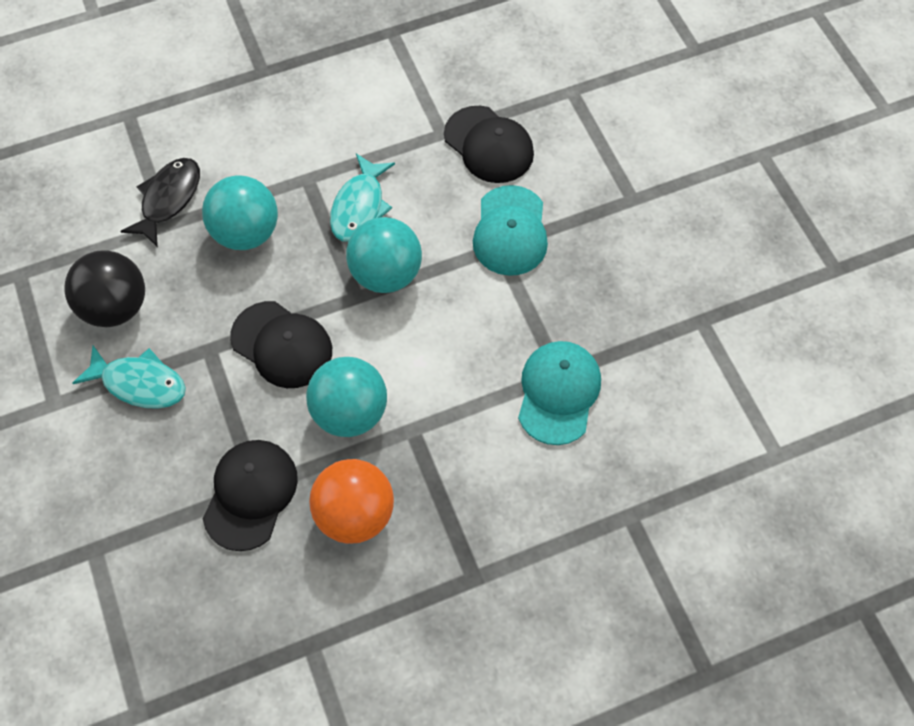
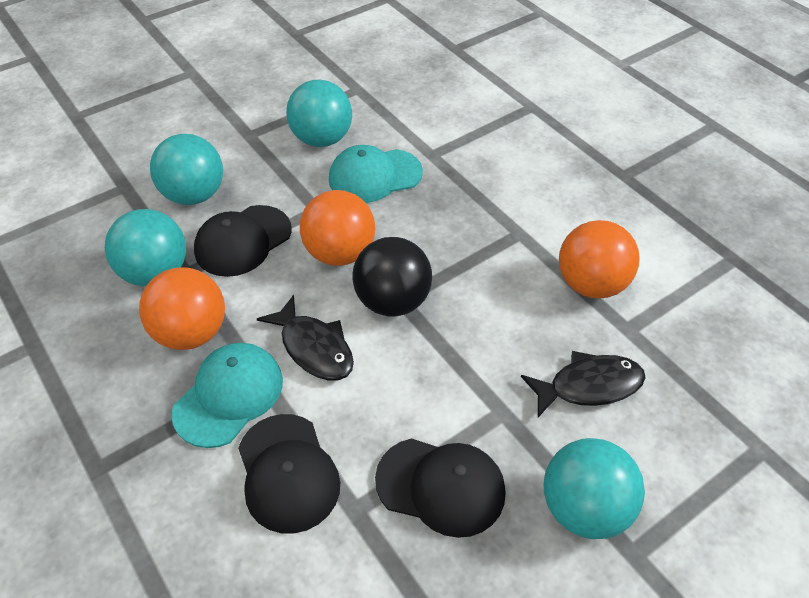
black fish: 1 -> 2
orange ball: 1 -> 3
turquoise ball: 3 -> 4
turquoise fish: 2 -> 0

*****

**Activity**
The full listing, transcribed exactly and without its pictures, is the expected result.

**Written response**
black fish: 1 -> 2
orange ball: 1 -> 3
turquoise ball: 3 -> 4
turquoise fish: 2 -> 0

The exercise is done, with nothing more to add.